━━ Task input

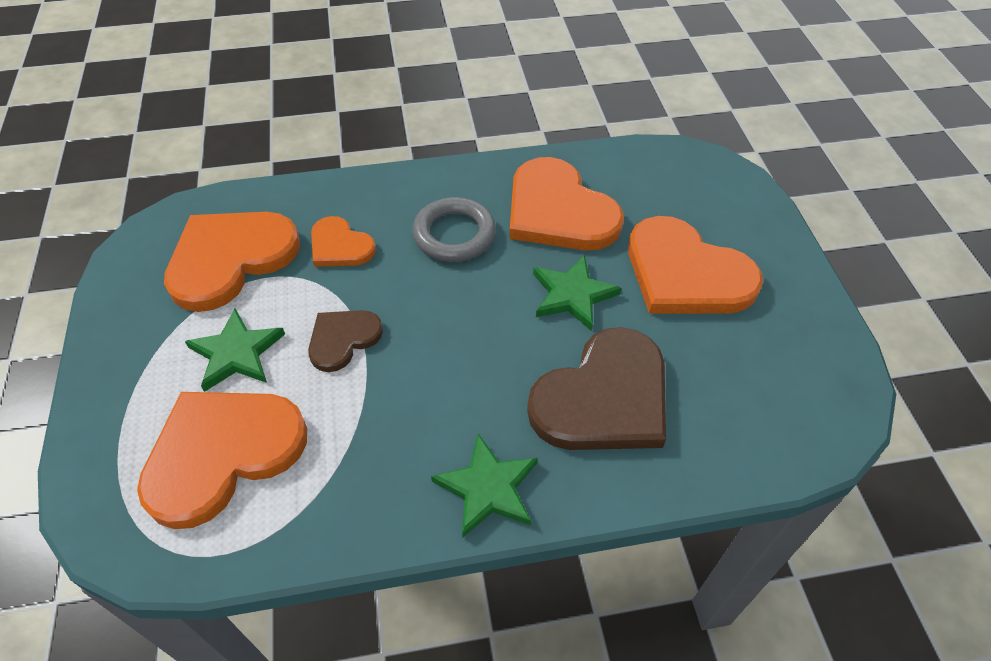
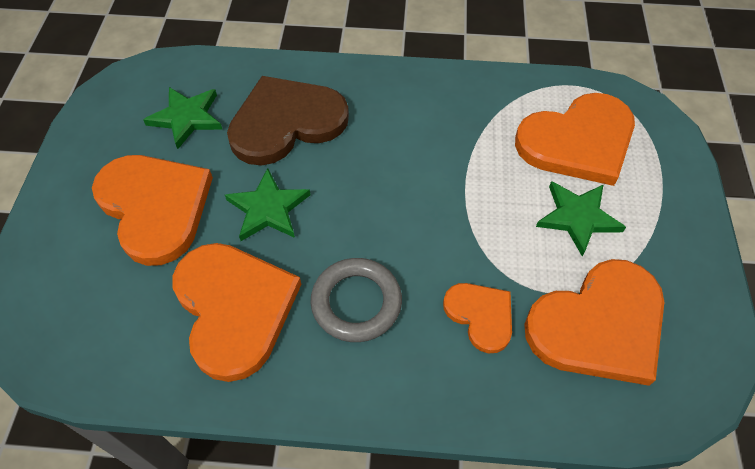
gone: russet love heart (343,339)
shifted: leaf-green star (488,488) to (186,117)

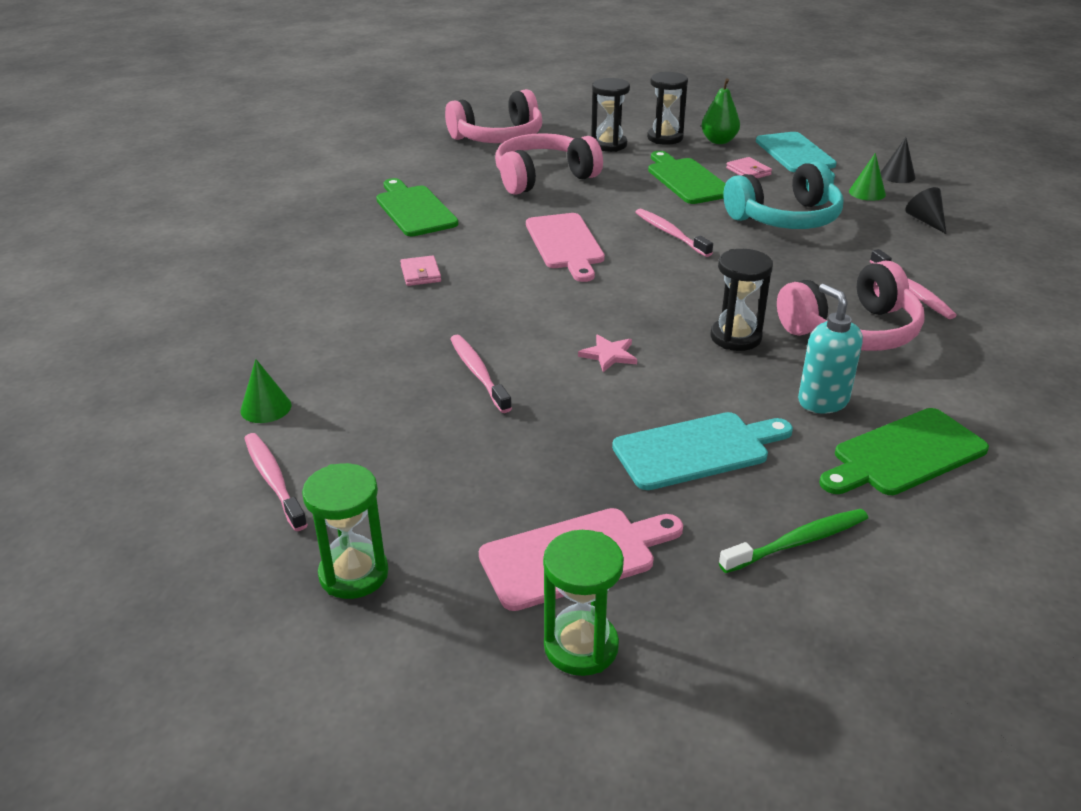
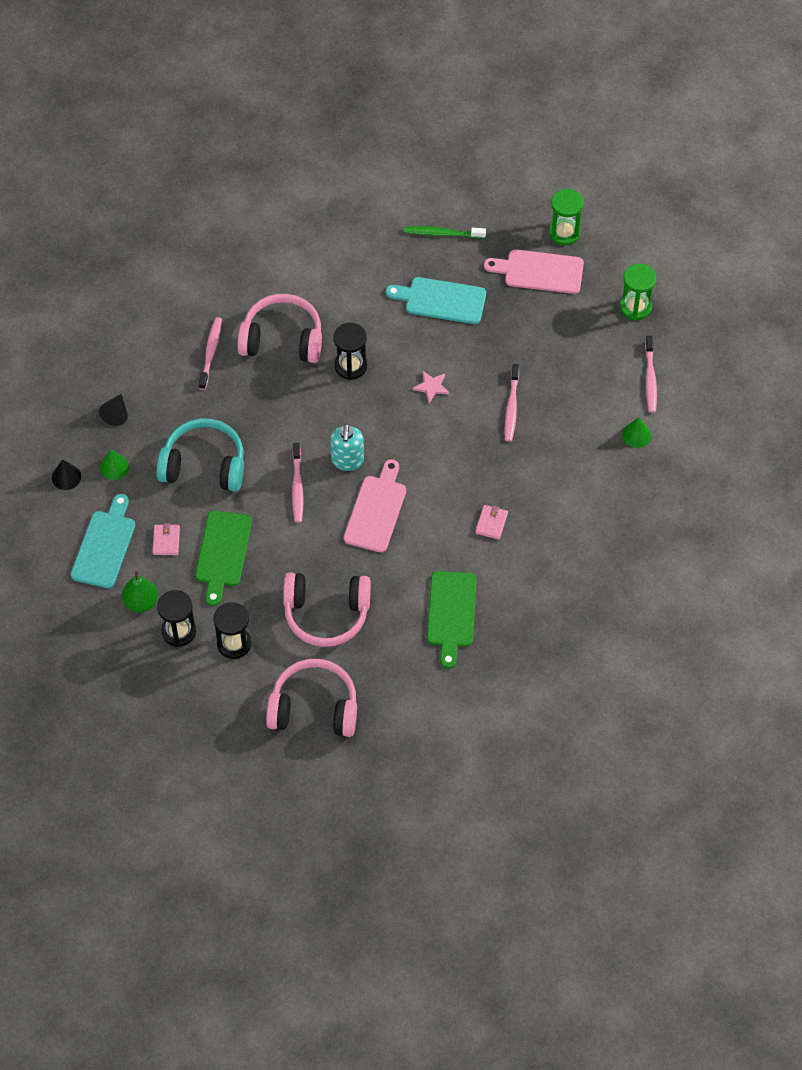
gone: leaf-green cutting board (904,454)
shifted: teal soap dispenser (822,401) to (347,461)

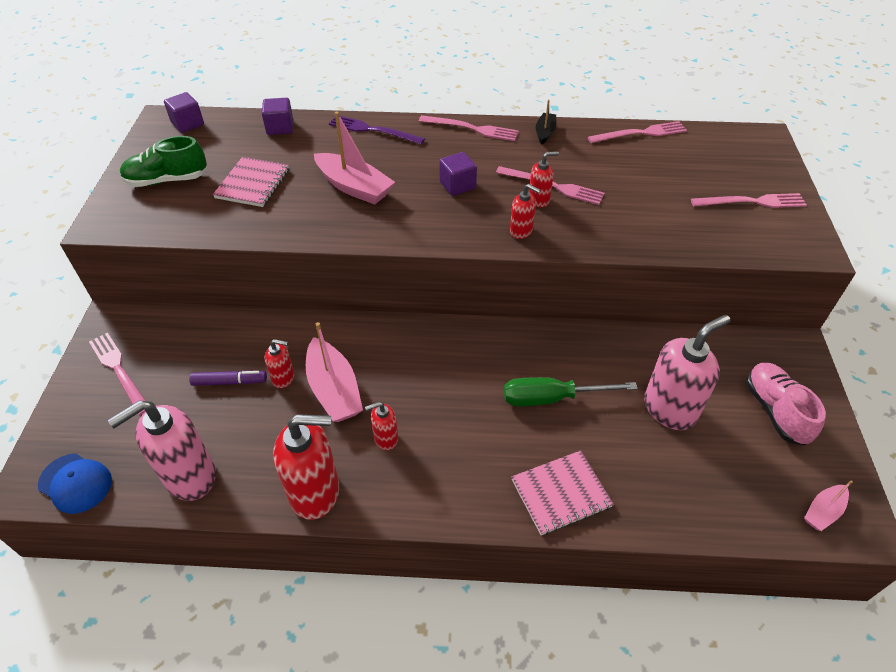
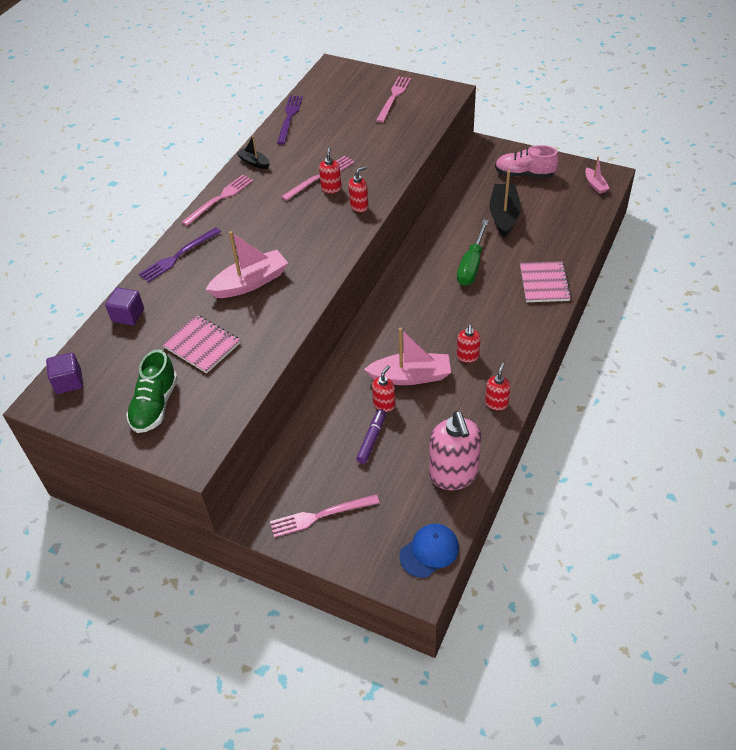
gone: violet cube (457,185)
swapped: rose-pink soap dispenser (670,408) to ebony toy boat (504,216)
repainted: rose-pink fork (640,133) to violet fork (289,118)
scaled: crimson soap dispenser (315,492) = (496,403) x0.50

━━━━

[Work item] Output the entries above exactly. Drop the pictures.

[Exercise answer]
gone: russet love heart (343,339)
shifted: leaf-green star (488,488) to (186,117)

gone: leaf-green cutting board (904,454)
shifted: teal soap dispenser (822,401) to (347,461)

gone: violet cube (457,185)
swapped: rose-pink soap dispenser (670,408) to ebony toy boat (504,216)
repainted: rose-pink fork (640,133) to violet fork (289,118)
scaled: crimson soap dispenser (315,492) = (496,403) x0.50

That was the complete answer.